▶ **Exercise instructions**: From the records below, copy every line that contains the word "calculator".

▶ **Provided information**:
⟨

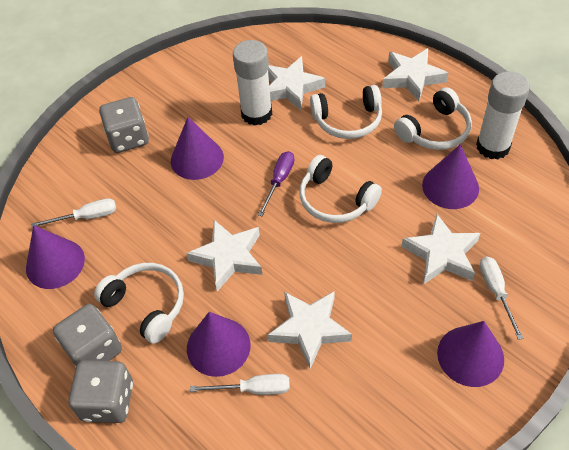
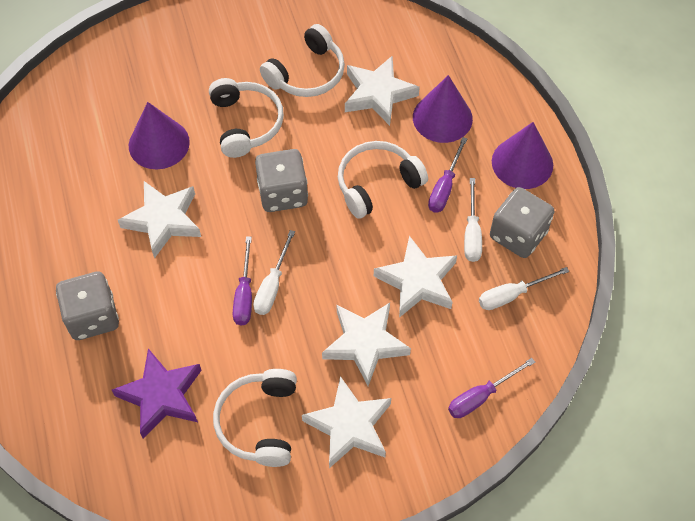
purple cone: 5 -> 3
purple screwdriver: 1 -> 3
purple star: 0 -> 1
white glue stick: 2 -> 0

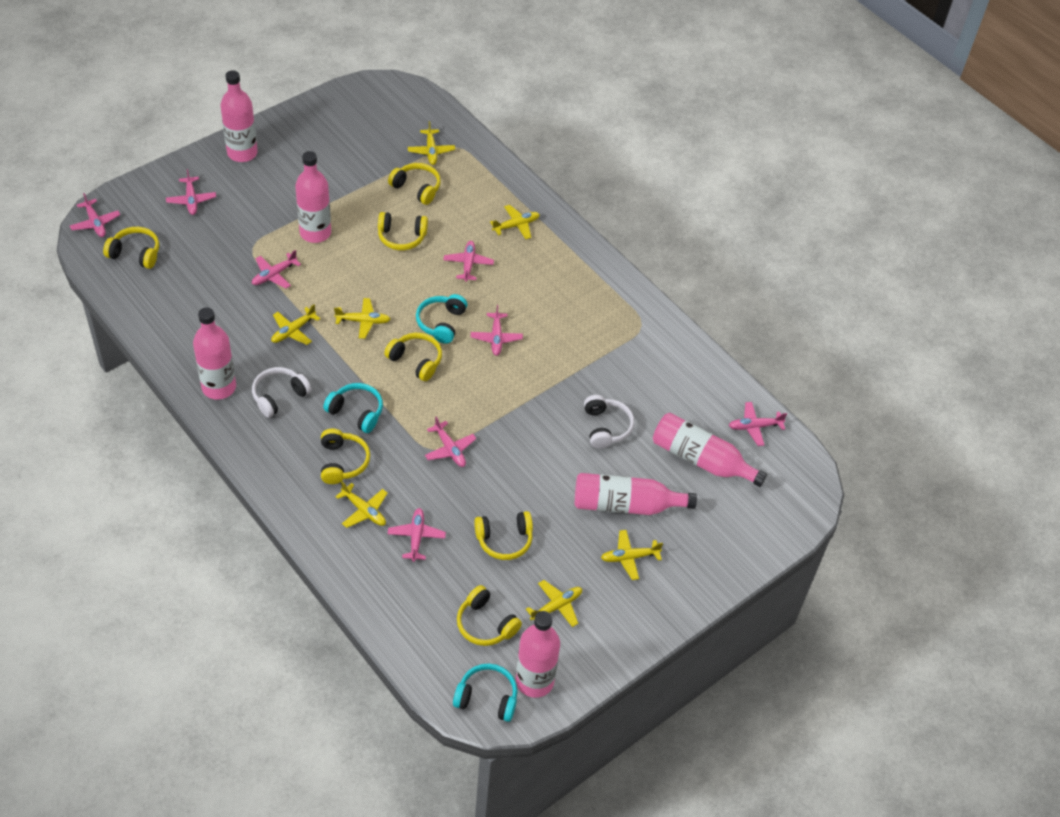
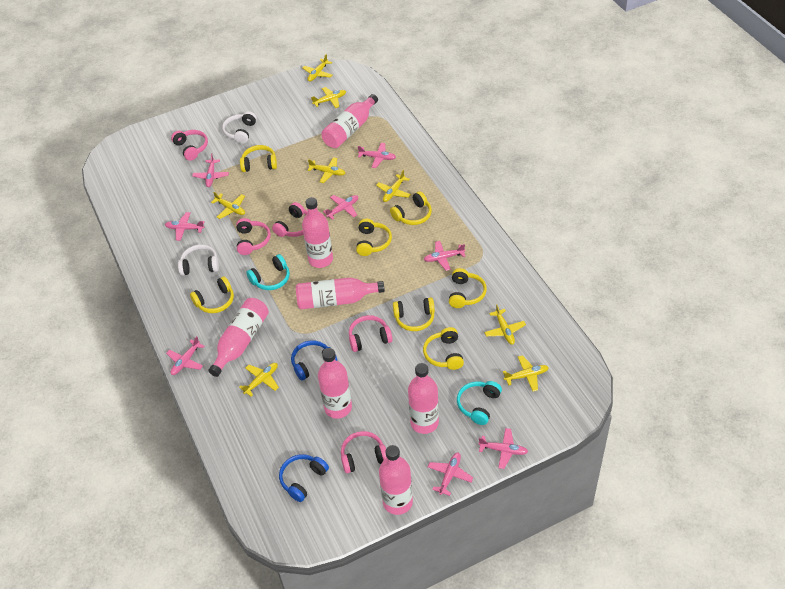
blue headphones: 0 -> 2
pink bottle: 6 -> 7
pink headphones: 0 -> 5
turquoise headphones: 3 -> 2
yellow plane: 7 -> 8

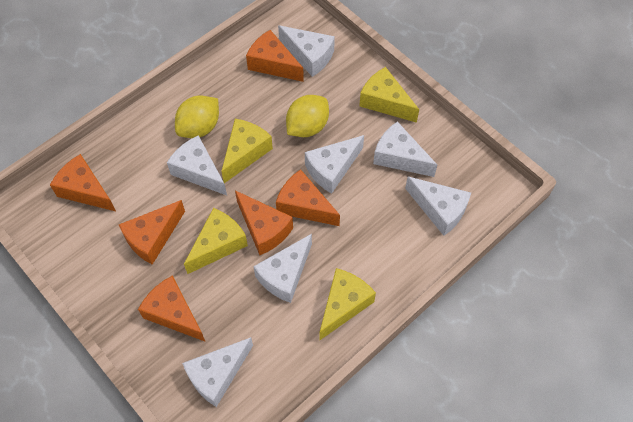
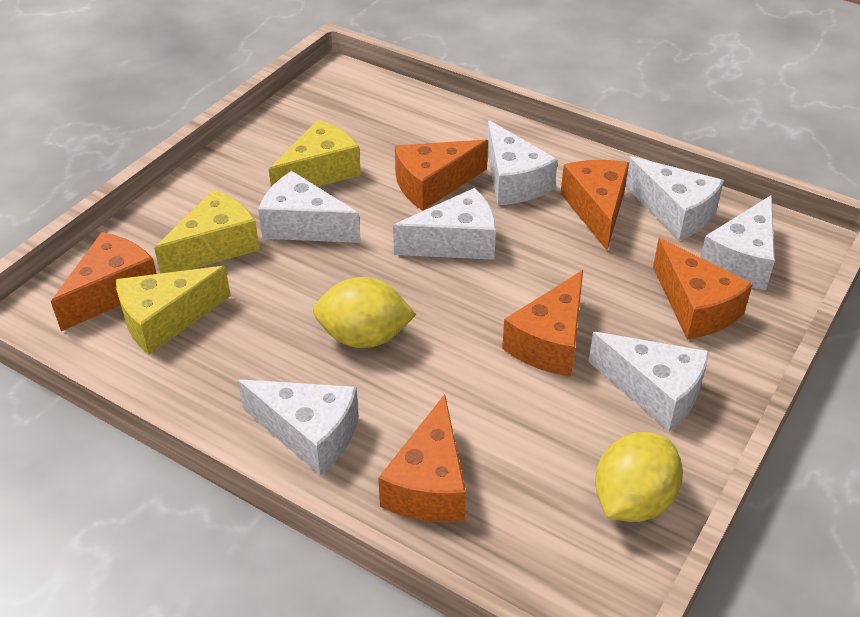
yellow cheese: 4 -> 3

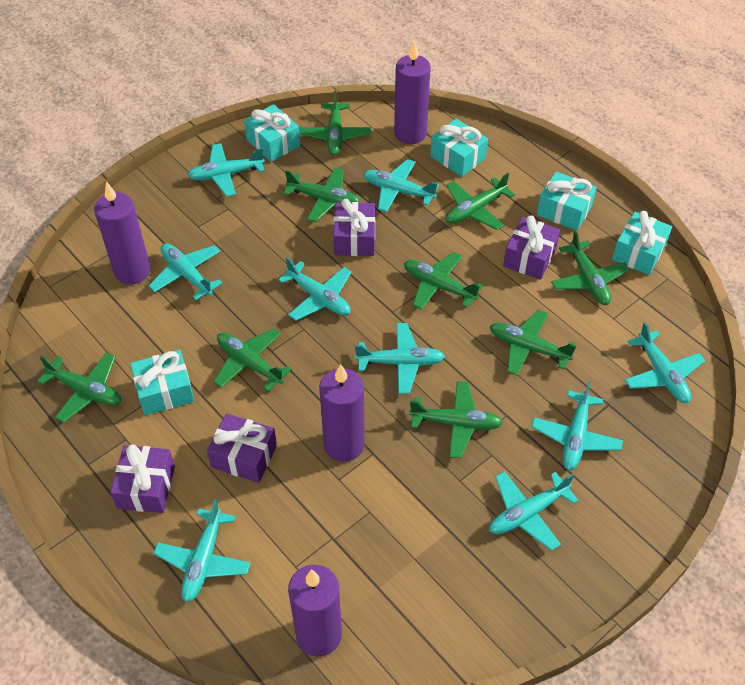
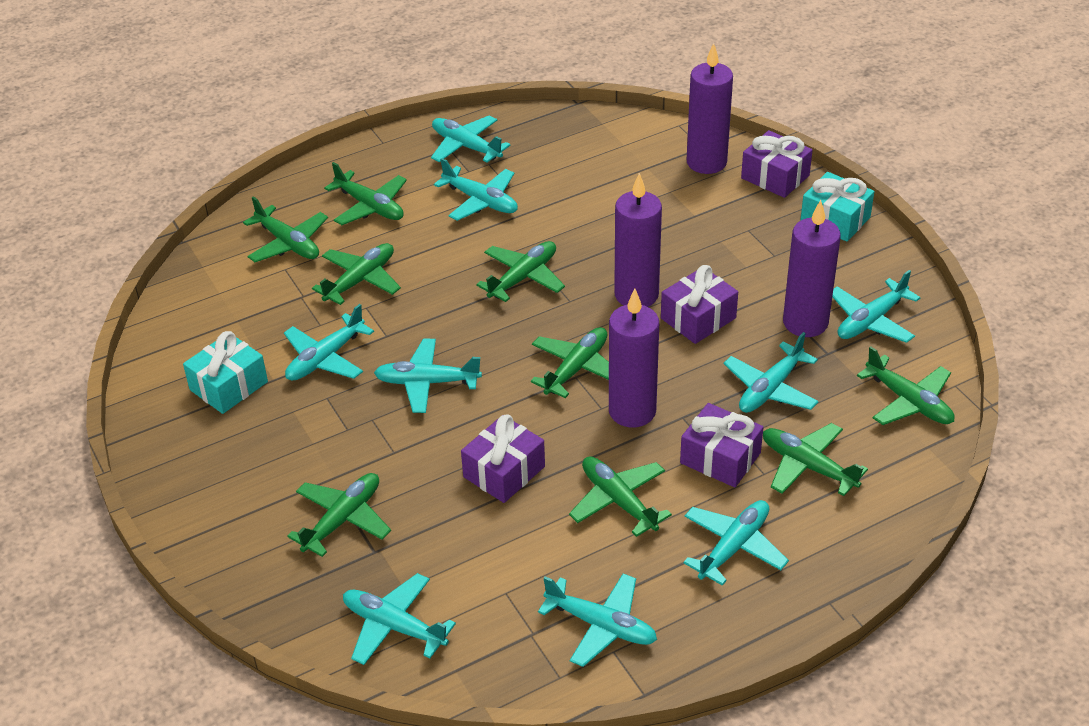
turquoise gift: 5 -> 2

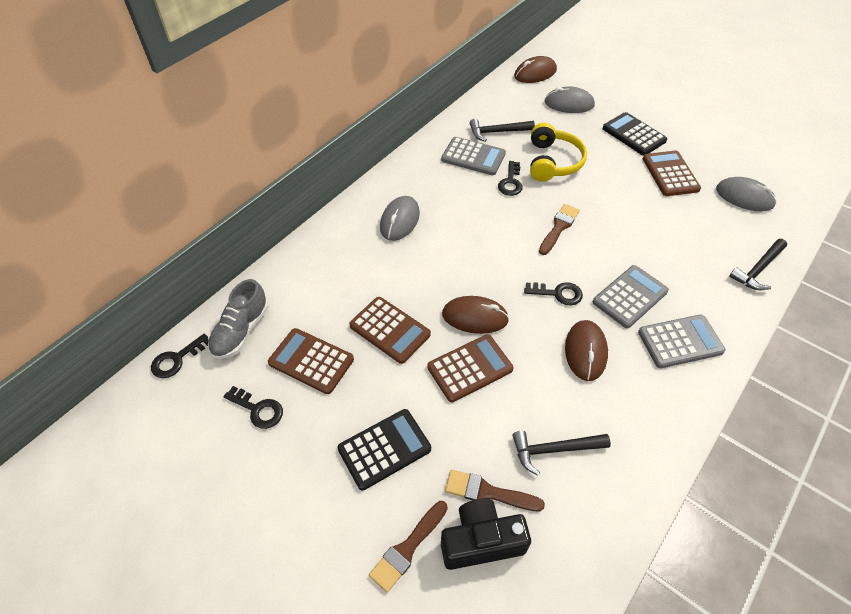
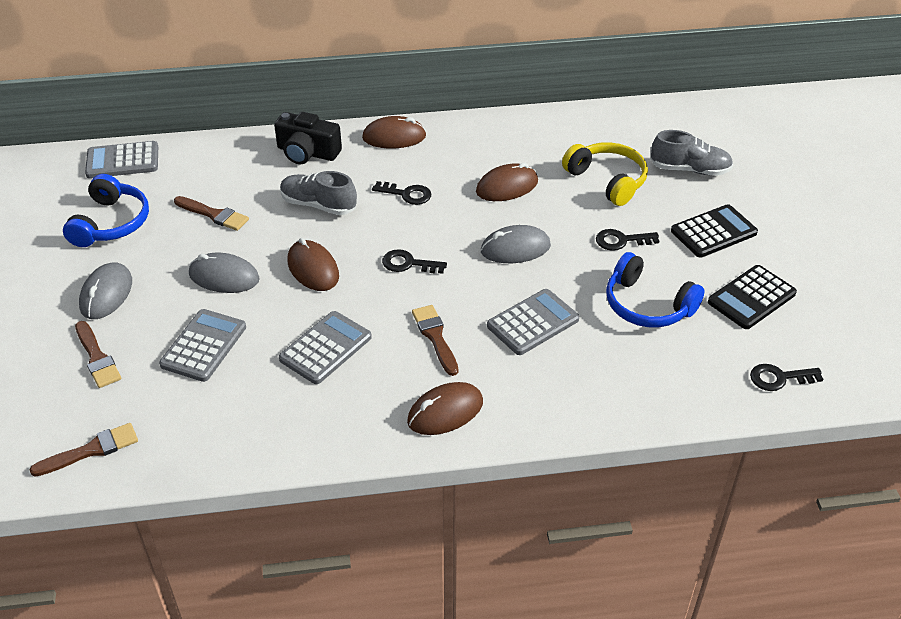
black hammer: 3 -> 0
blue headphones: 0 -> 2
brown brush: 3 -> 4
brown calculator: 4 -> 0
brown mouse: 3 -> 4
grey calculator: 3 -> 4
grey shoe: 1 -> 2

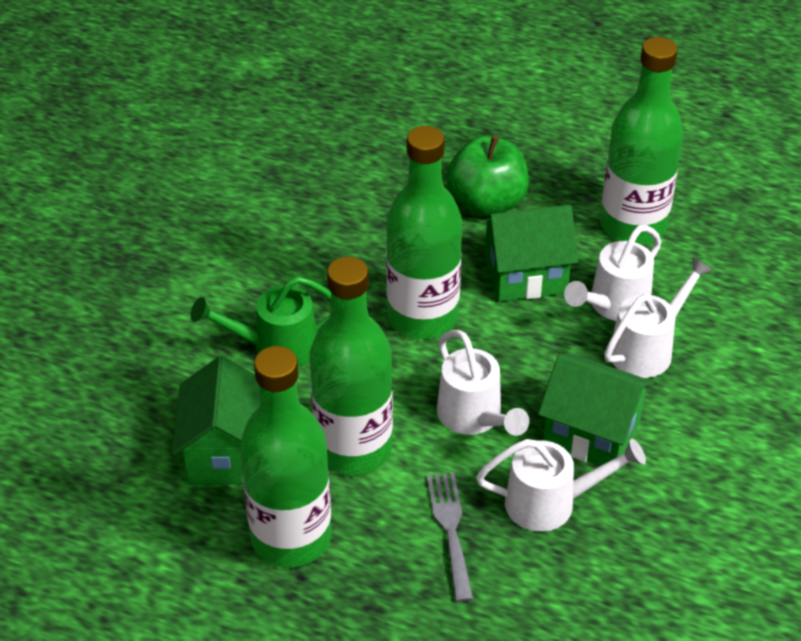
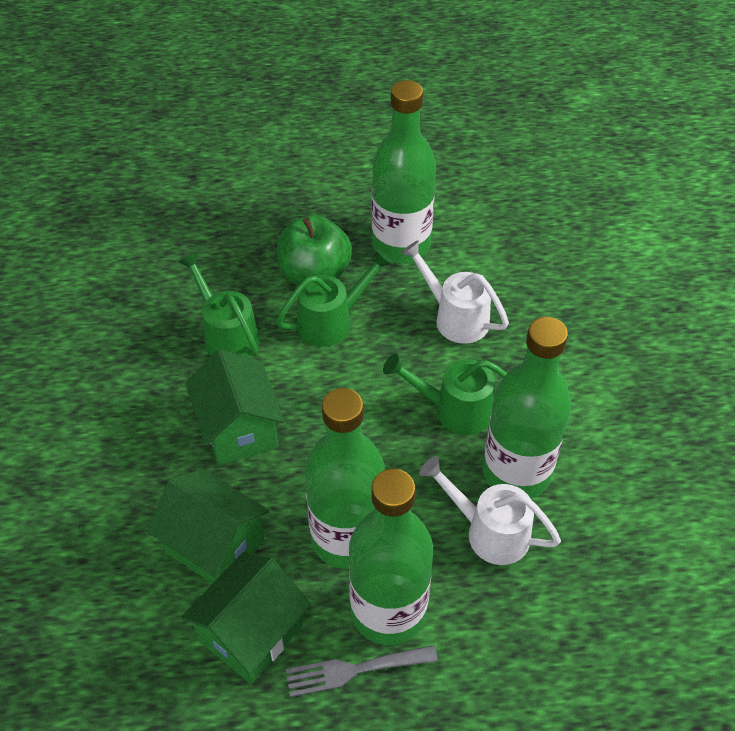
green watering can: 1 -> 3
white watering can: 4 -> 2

⟩

▶ **Exercise response**:
brown calculator: 4 -> 0
grey calculator: 3 -> 4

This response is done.